REQUIRED ACTION » Check each line of the listing for the word "none" and report the ones that have it.

RECORDS FOR THE EXERCISE »

________________

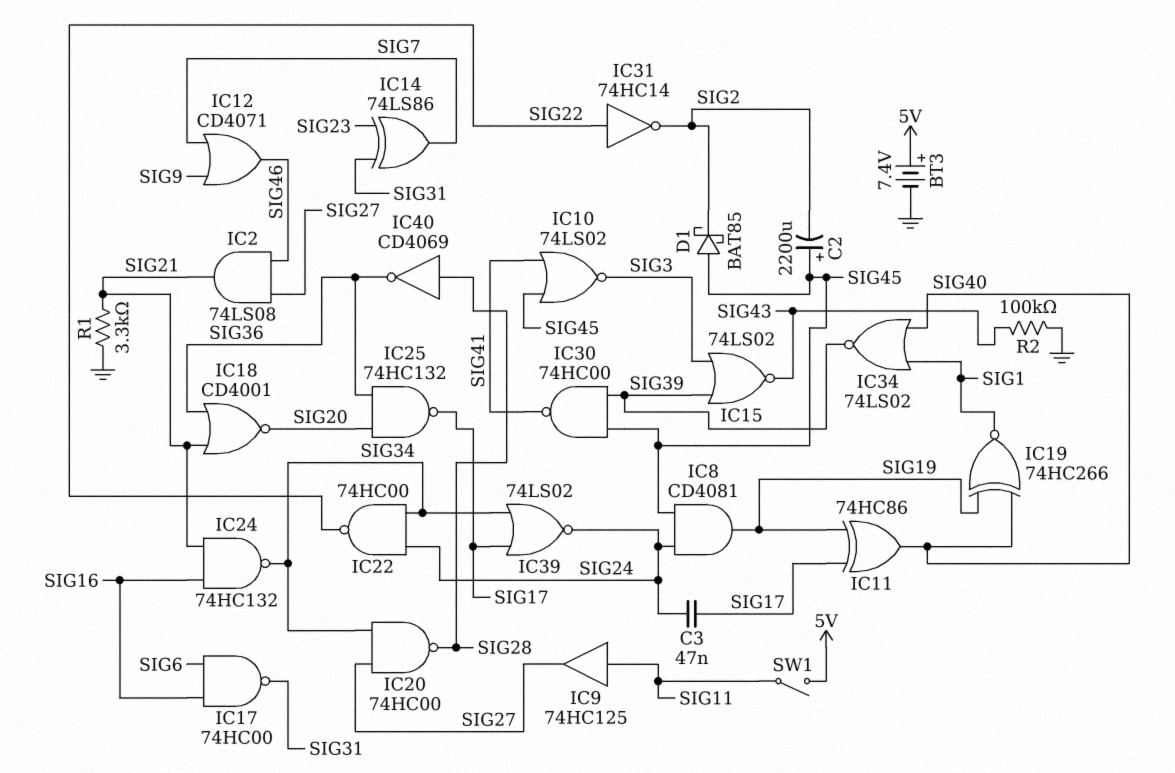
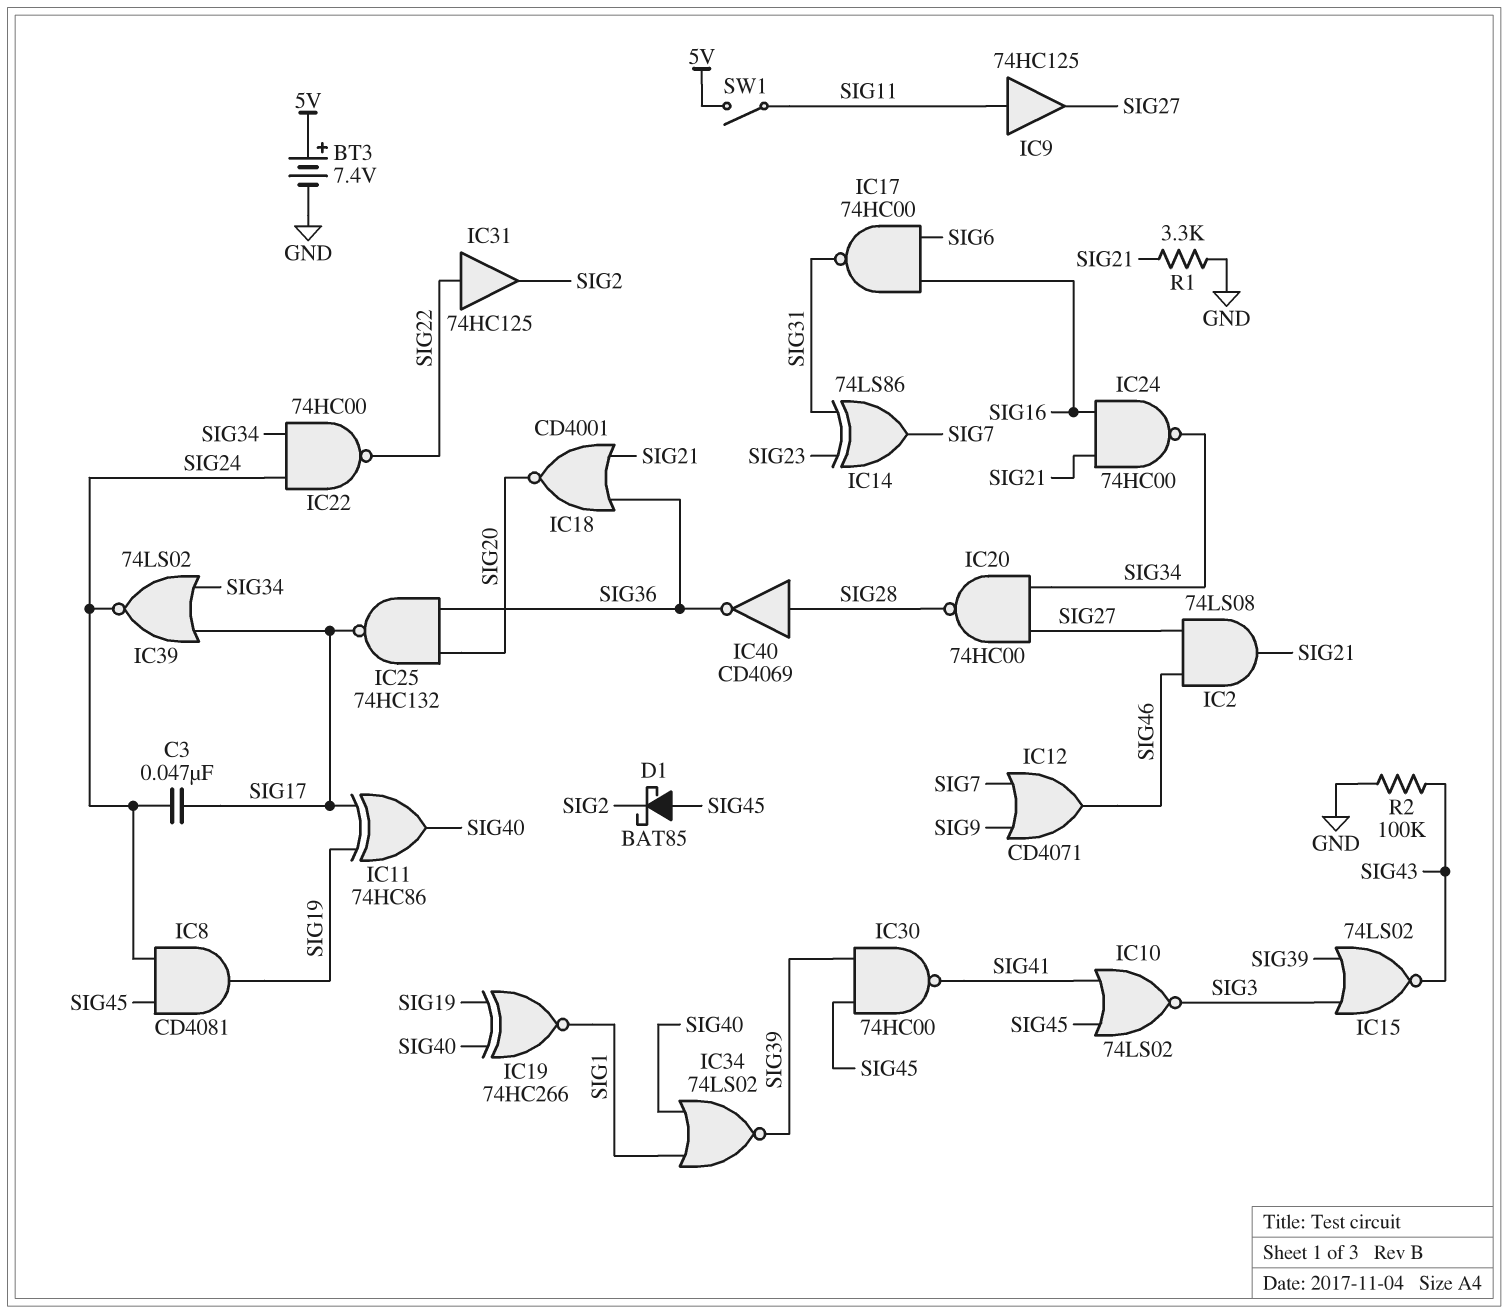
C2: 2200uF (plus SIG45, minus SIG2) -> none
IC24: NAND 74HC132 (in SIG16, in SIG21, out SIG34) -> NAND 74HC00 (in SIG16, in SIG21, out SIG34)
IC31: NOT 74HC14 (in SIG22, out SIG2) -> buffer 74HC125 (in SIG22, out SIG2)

________________

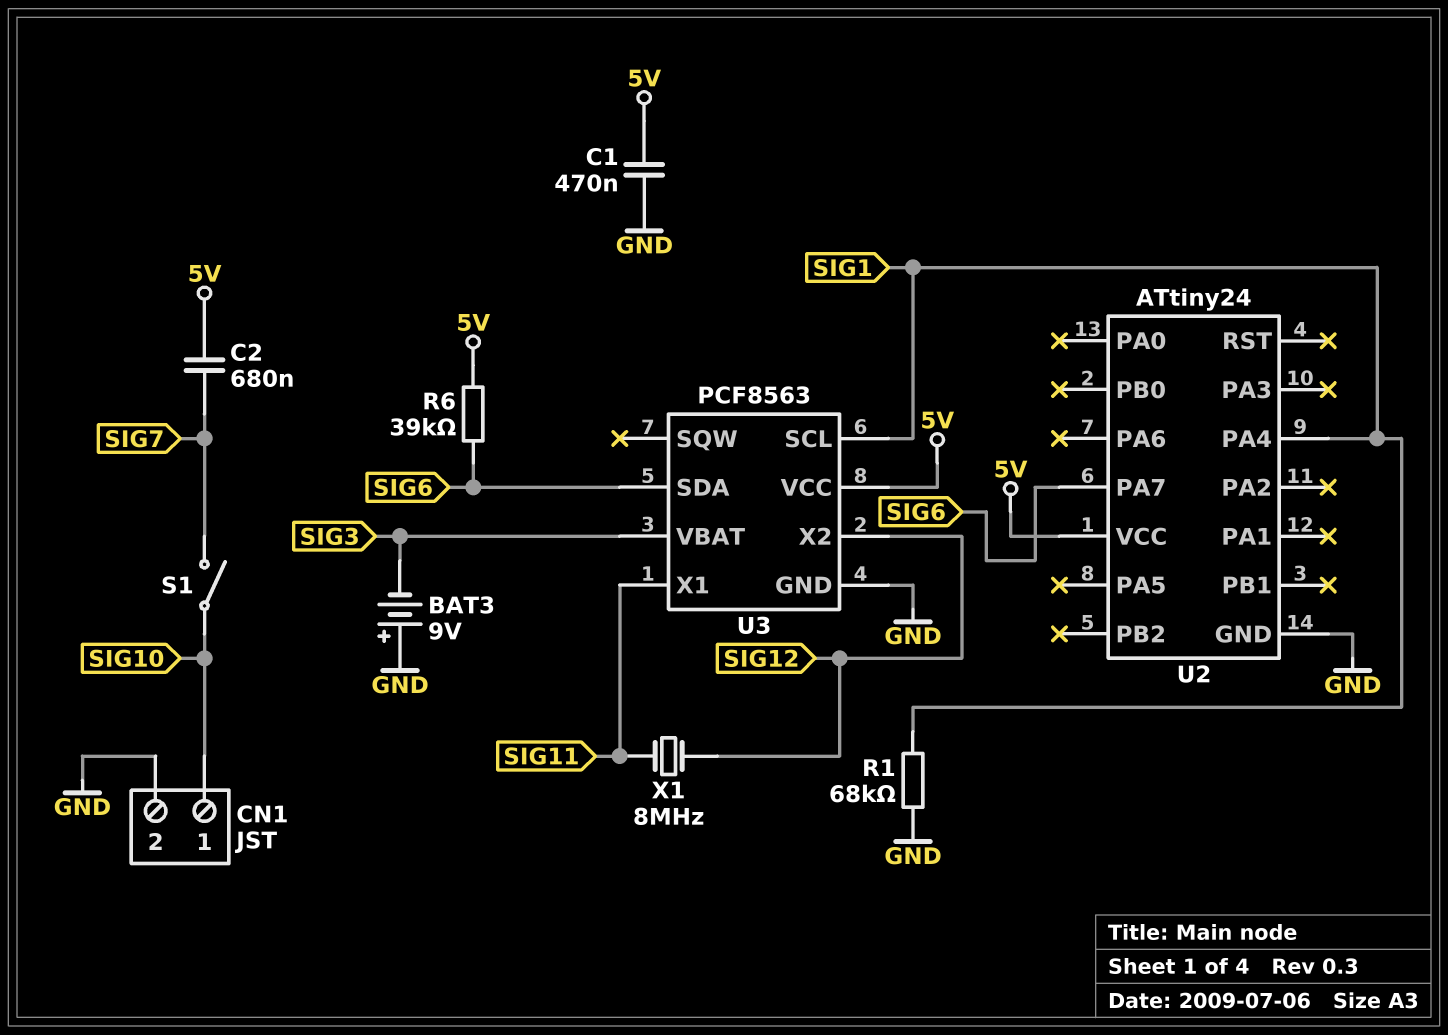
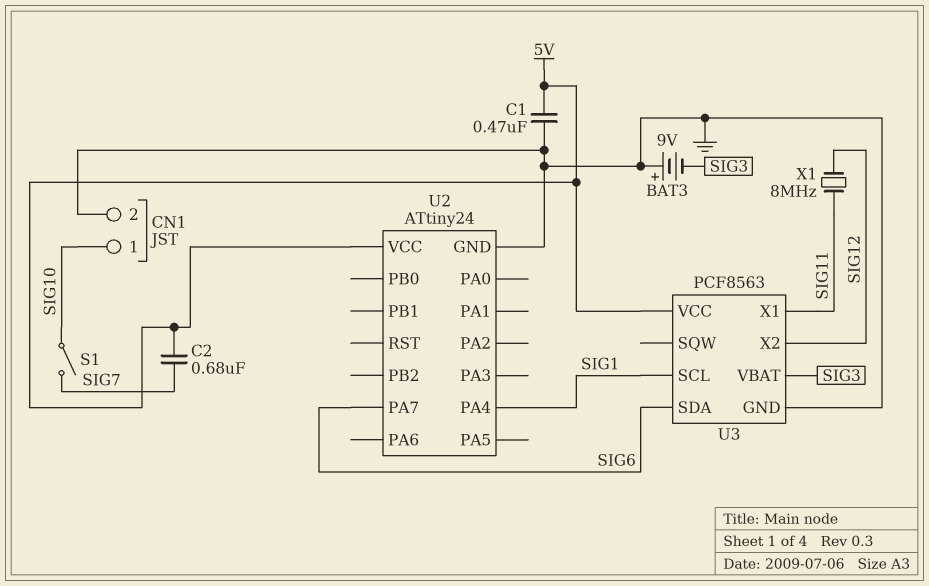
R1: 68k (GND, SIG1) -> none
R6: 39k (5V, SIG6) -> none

________________

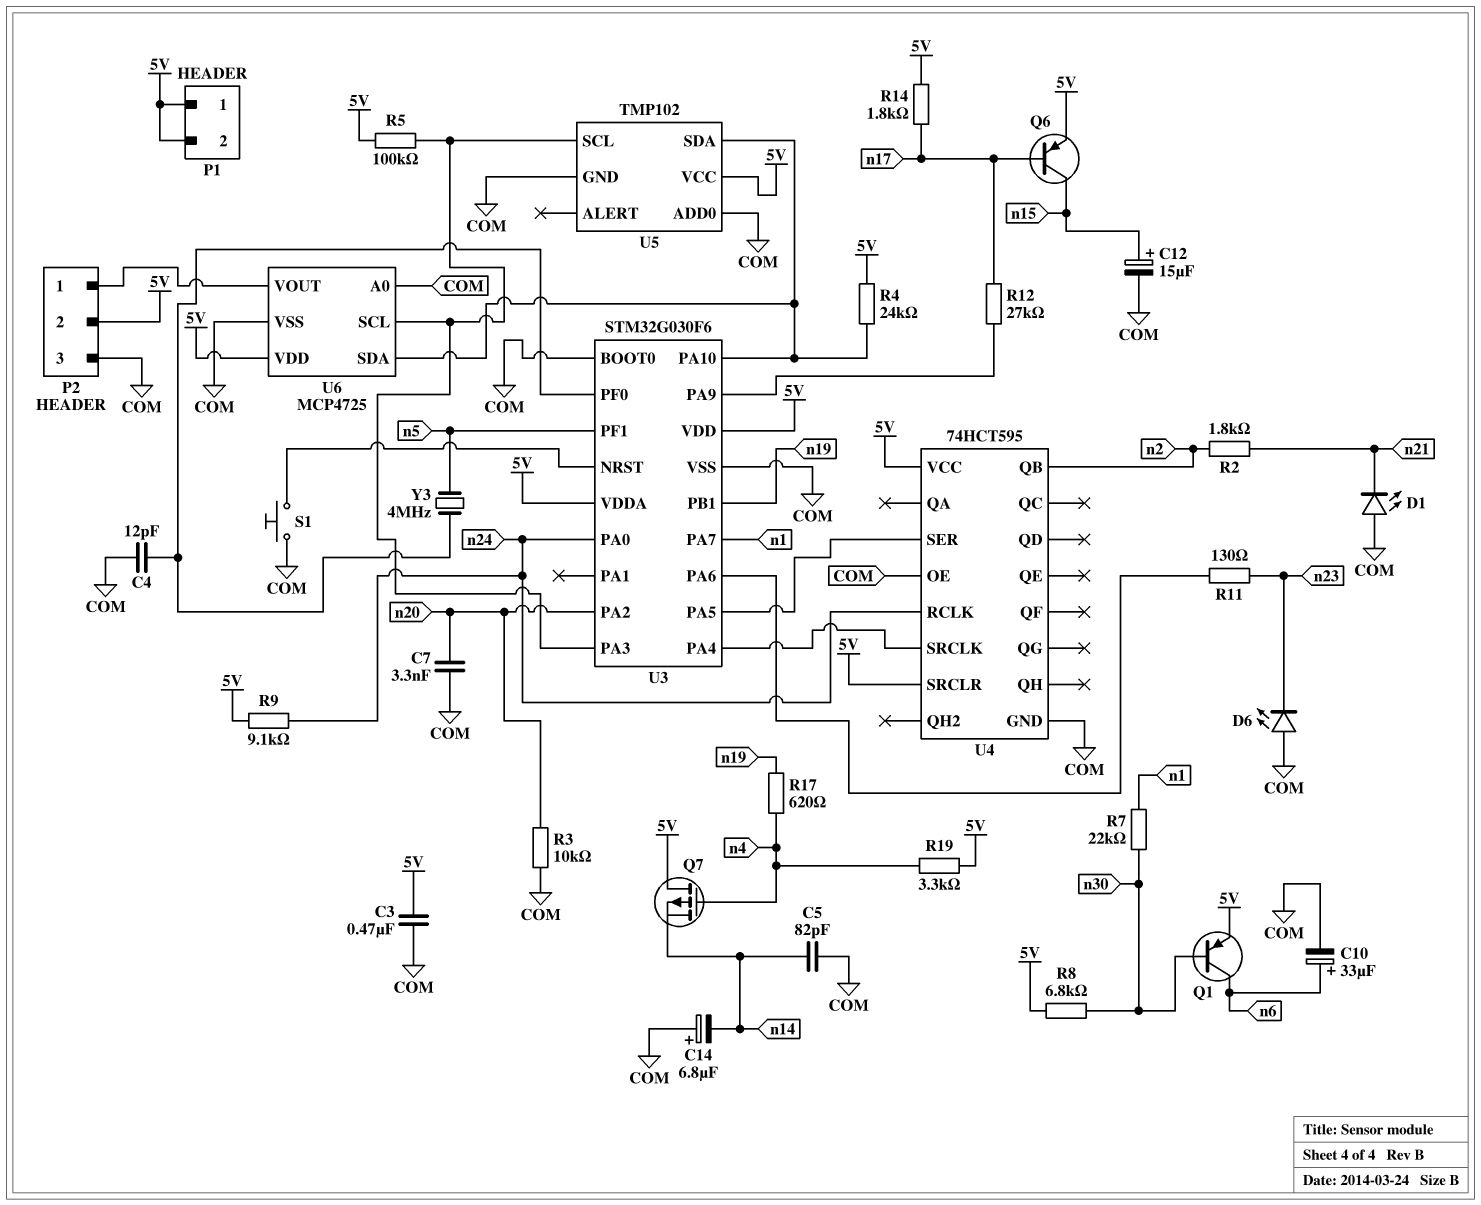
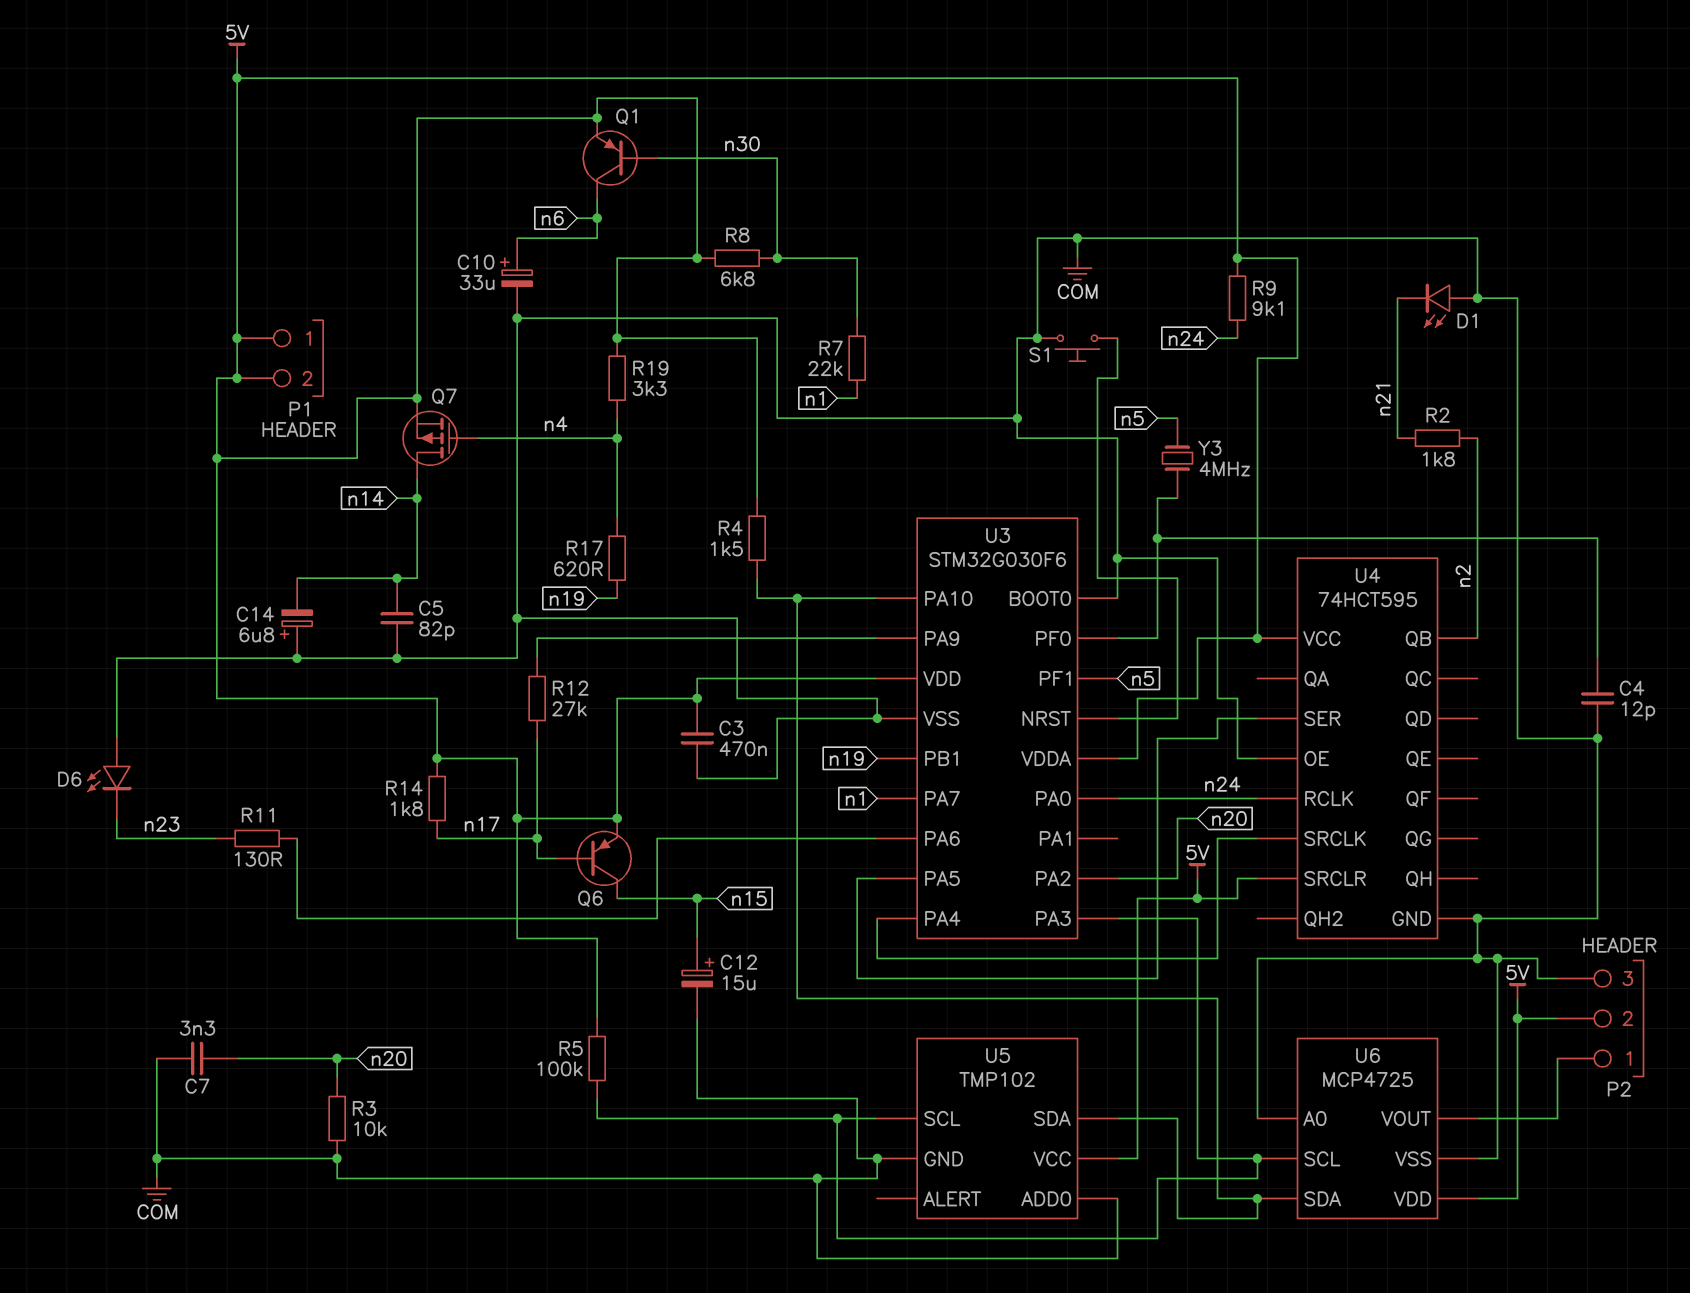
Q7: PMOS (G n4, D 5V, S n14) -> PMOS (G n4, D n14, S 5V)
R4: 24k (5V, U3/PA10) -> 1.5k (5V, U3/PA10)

________________

RESULT OF THIS TASK »
C2: 2200uF (plus SIG45, minus SIG2) -> none
R1: 68k (GND, SIG1) -> none
R6: 39k (5V, SIG6) -> none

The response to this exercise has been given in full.